» Instructions to follow: Nothing but the lines below from the one with "(turquoise) (2nd from left)" through the one with "# camera: 100 degrees left, 20 degrees down" should be output, each exactly as given, and no pictures.

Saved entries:
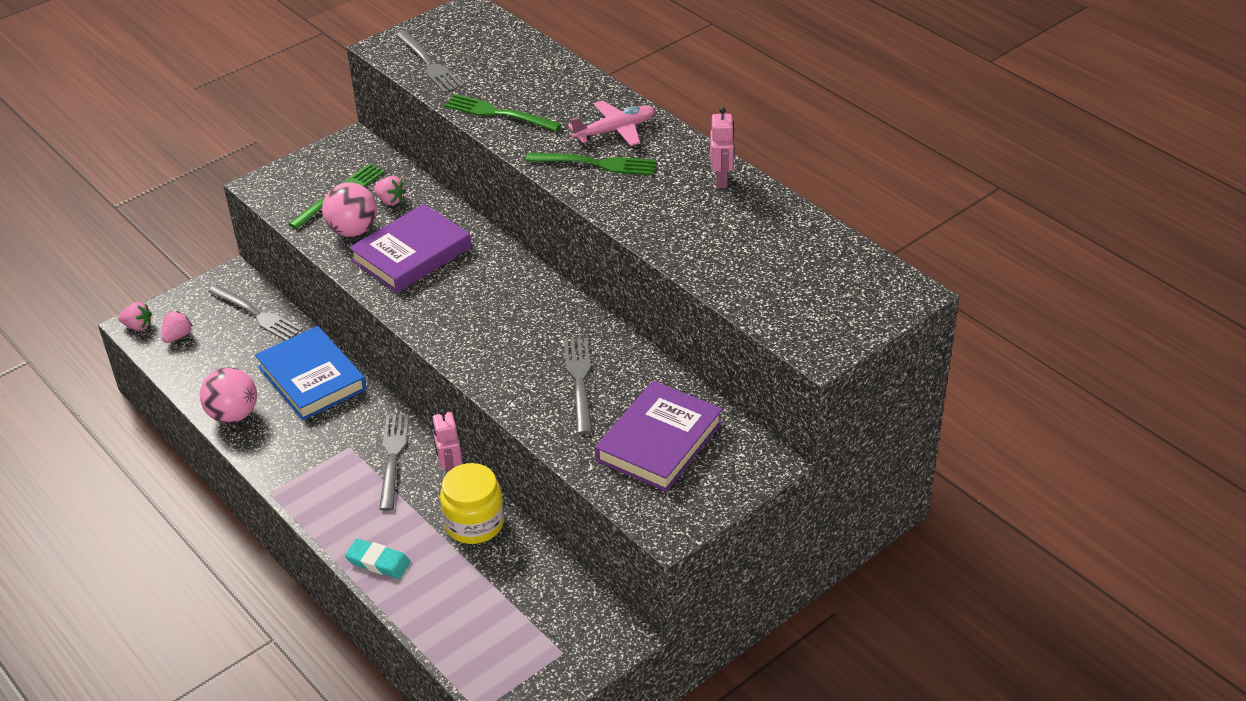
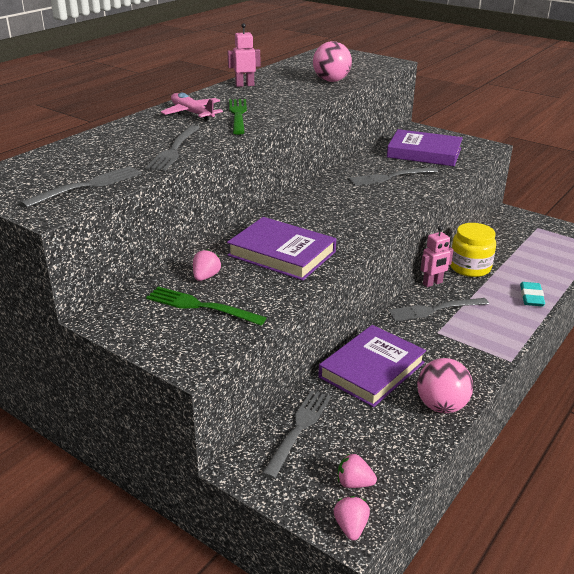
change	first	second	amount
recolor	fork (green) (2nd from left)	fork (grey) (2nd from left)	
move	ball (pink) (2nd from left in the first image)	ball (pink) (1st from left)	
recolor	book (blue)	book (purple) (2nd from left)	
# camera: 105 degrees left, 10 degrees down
==
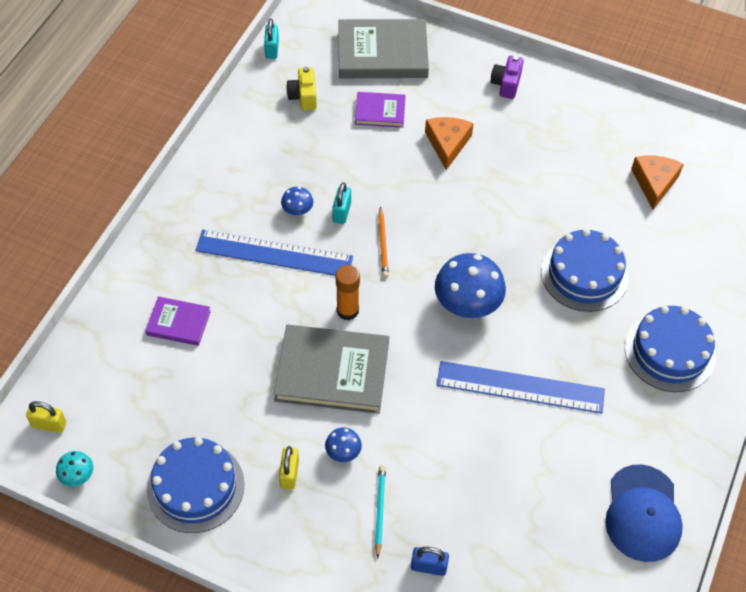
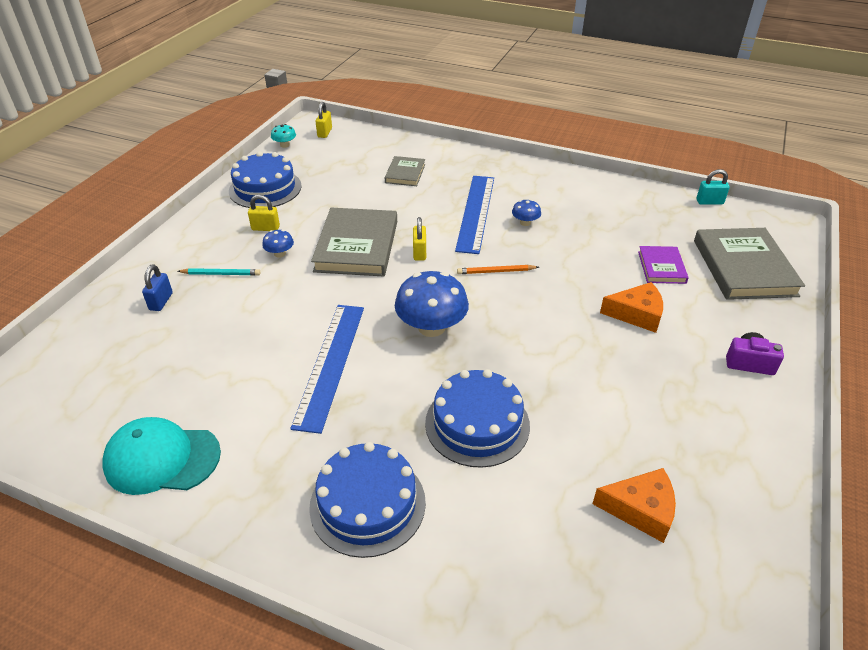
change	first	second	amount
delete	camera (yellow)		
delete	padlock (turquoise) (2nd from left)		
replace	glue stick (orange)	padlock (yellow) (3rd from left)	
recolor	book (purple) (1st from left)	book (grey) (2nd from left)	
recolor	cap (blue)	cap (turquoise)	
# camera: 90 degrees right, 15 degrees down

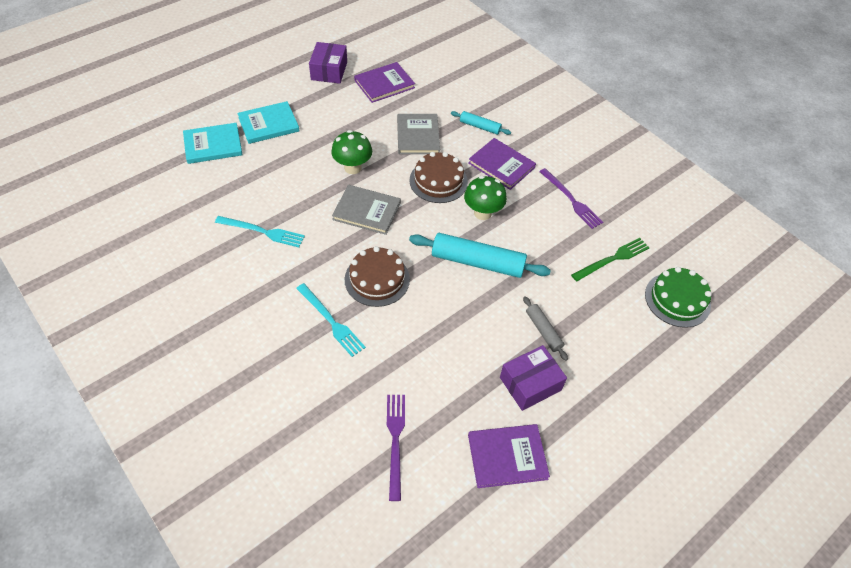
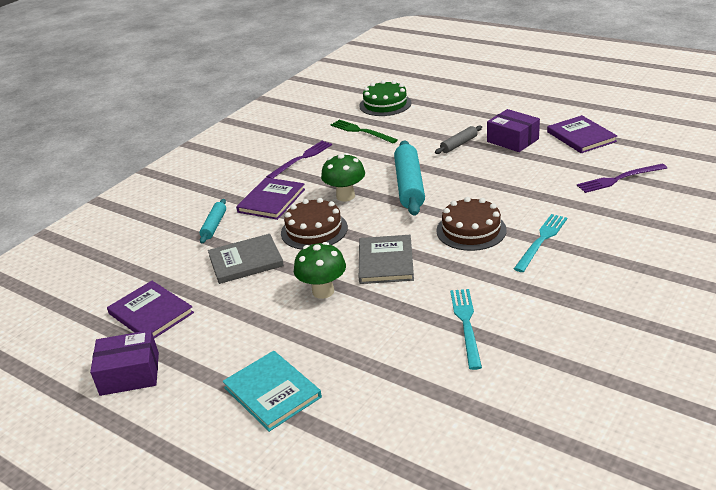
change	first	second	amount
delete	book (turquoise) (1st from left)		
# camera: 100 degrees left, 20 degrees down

» The completed task:
delete	padlock (turquoise) (2nd from left)		
replace	glue stick (orange)	padlock (yellow) (3rd from left)	
recolor	book (purple) (1st from left)	book (grey) (2nd from left)	
recolor	cap (blue)	cap (turquoise)	
# camera: 90 degrees right, 15 degrees down

change	first	second	amount
delete	book (turquoise) (1st from left)		
# camera: 100 degrees left, 20 degrees down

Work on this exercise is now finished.